> **Assigned task**: Gather the lines from the material that contain "camera".

> **Data provided**:
________________

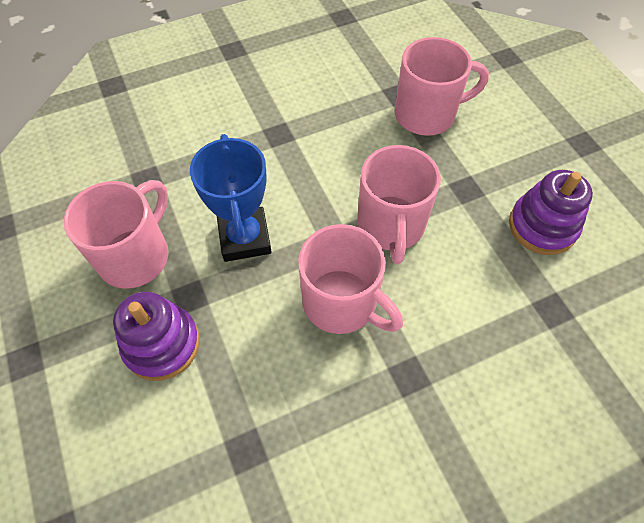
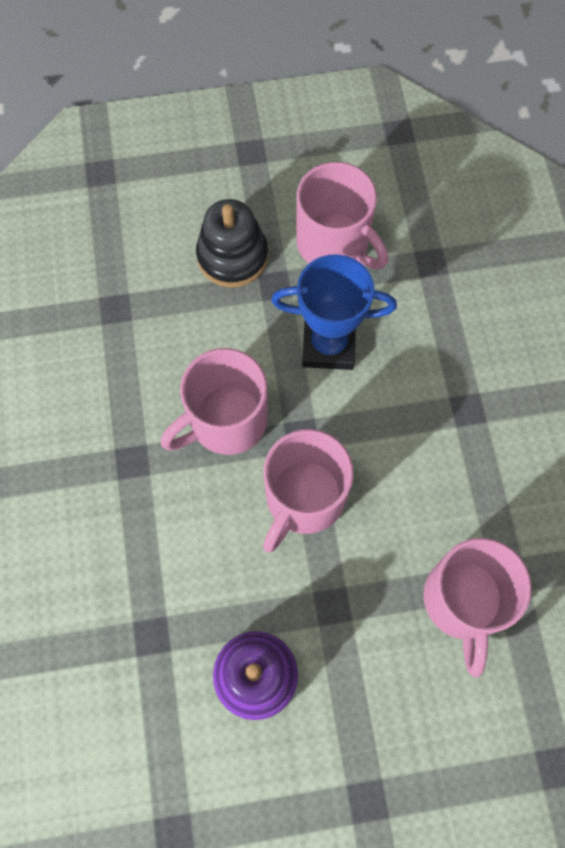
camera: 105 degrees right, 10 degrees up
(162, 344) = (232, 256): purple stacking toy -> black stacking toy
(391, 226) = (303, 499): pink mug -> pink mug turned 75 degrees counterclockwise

________________

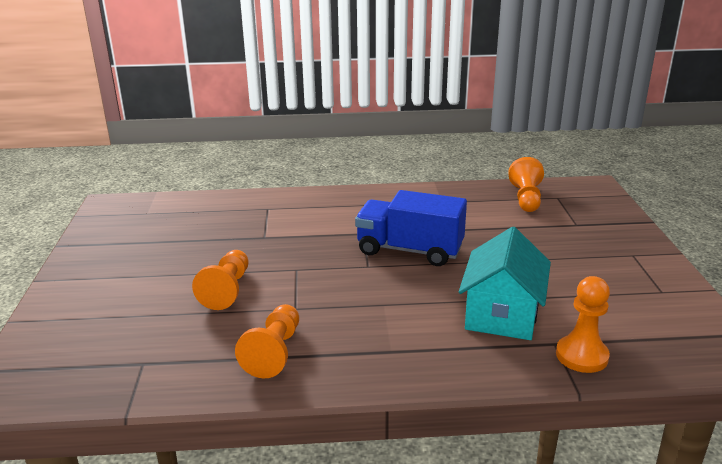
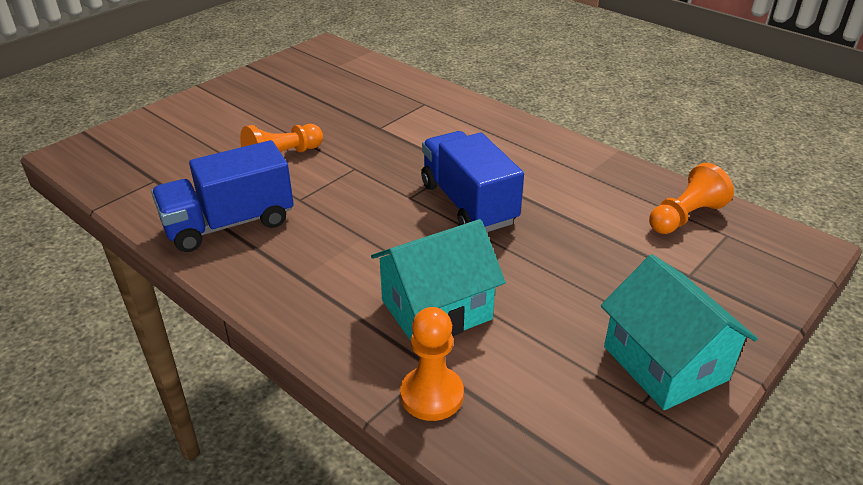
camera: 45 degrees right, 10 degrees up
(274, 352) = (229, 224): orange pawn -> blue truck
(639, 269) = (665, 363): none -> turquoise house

________________

> **Answer below**:
camera: 105 degrees right, 10 degrees up
camera: 45 degrees right, 10 degrees up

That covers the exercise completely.